▸ MATERIAL FOR THIS TASK
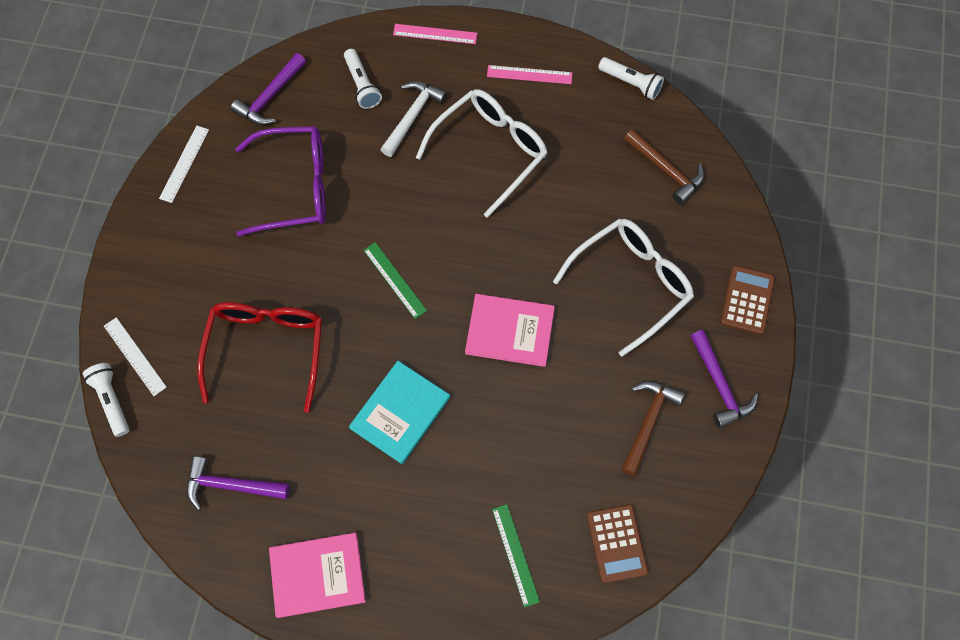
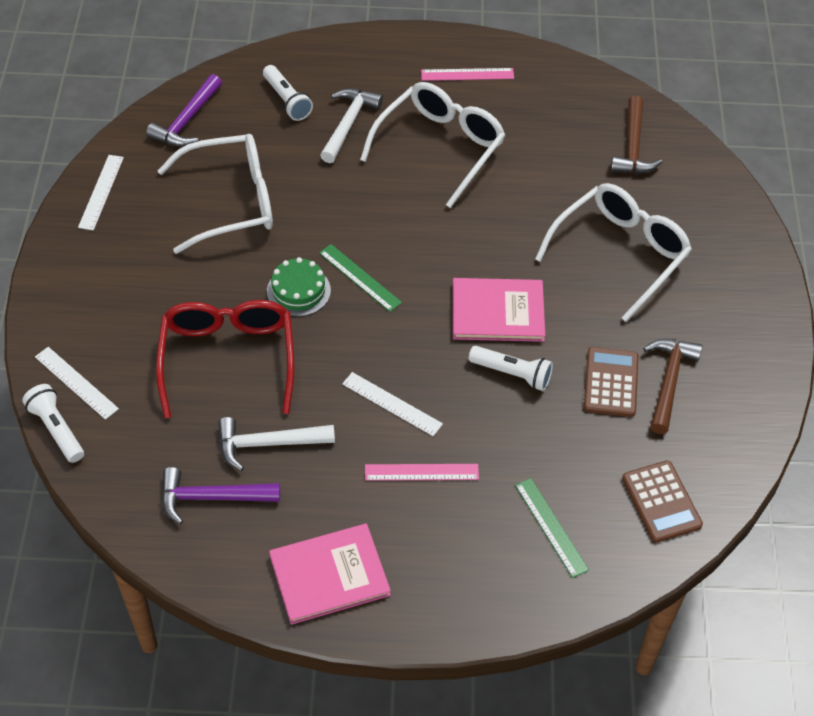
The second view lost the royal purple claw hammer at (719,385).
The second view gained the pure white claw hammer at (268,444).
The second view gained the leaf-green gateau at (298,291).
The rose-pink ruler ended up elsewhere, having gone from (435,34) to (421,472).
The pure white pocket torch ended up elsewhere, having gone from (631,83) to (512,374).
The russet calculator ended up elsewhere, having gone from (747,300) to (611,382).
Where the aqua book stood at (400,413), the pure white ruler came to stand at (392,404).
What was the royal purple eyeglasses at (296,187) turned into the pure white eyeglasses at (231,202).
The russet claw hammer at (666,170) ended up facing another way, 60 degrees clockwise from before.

▸ ASSIGNMENT
Could the entries above be printed again exactly, apart from the pictures?

▸ RESULT OF THIS EXERCISE
The second view lost the royal purple claw hammer at (719,385).
The second view gained the pure white claw hammer at (268,444).
The second view gained the leaf-green gateau at (298,291).
The rose-pink ruler ended up elsewhere, having gone from (435,34) to (421,472).
The pure white pocket torch ended up elsewhere, having gone from (631,83) to (512,374).
The russet calculator ended up elsewhere, having gone from (747,300) to (611,382).
Where the aqua book stood at (400,413), the pure white ruler came to stand at (392,404).
What was the royal purple eyeglasses at (296,187) turned into the pure white eyeglasses at (231,202).
The russet claw hammer at (666,170) ended up facing another way, 60 degrees clockwise from before.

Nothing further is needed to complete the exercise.